**DATA EXTRACTS:**
*-*-*

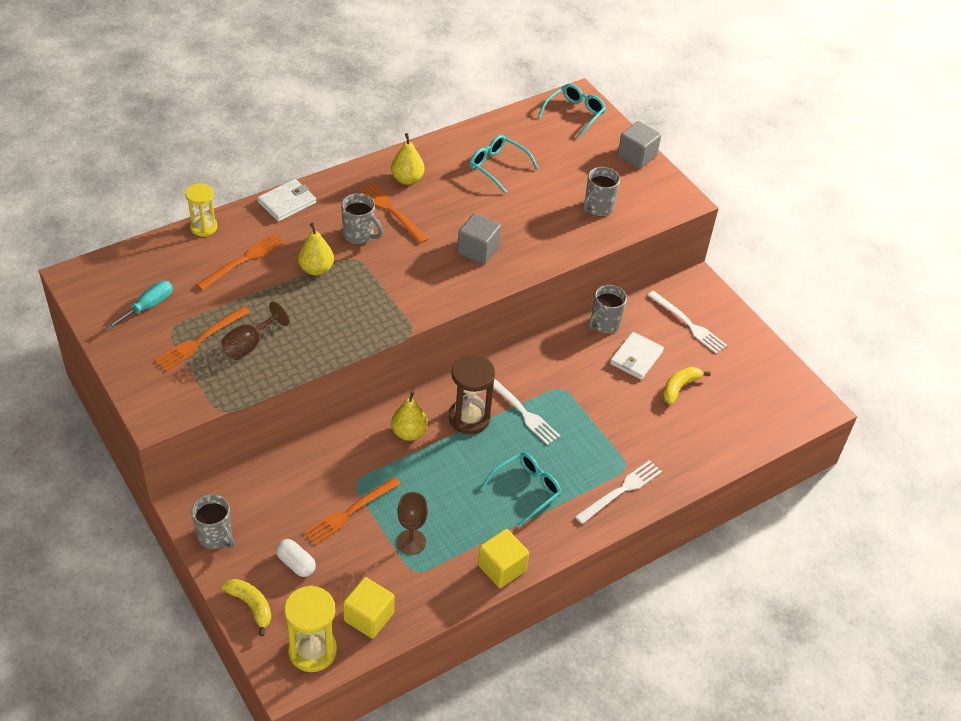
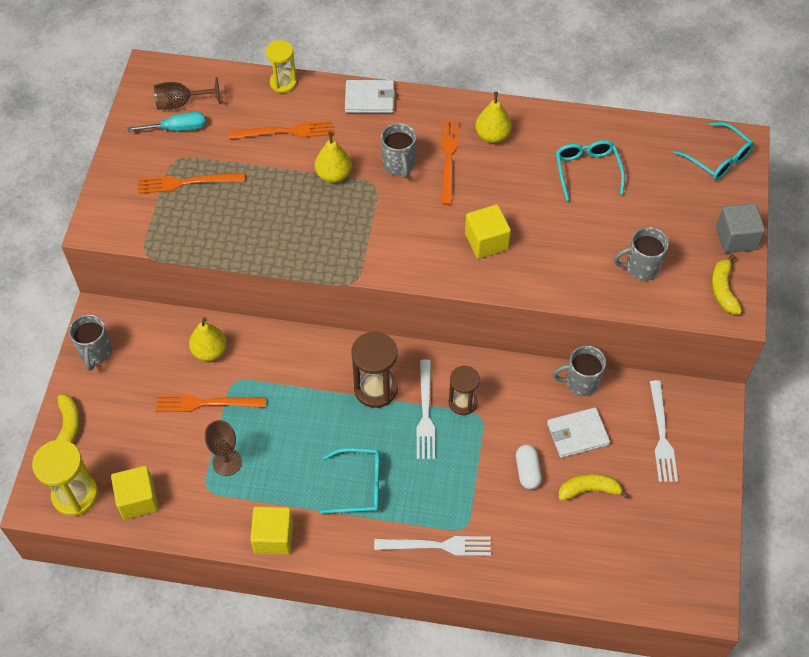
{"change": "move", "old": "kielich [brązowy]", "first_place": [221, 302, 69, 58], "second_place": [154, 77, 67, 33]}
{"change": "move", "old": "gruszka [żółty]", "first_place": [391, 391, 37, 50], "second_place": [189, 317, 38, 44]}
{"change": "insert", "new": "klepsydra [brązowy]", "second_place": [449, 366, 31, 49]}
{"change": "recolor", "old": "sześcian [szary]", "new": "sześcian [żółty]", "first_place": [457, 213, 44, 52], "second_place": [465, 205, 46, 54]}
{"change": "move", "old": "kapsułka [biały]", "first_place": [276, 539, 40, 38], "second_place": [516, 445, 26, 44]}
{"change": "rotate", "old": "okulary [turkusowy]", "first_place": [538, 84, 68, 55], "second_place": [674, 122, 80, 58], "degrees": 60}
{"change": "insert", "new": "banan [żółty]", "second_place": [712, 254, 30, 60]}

*-*-*

**WHAT THIS TASK INVOLVES:**
List, from the entries above, every line in which the word "insert" shows up.

**ANSWER TO THIS EXERCISE:**
{"change": "insert", "new": "klepsydra [brązowy]", "second_place": [449, 366, 31, 49]}
{"change": "insert", "new": "banan [żółty]", "second_place": [712, 254, 30, 60]}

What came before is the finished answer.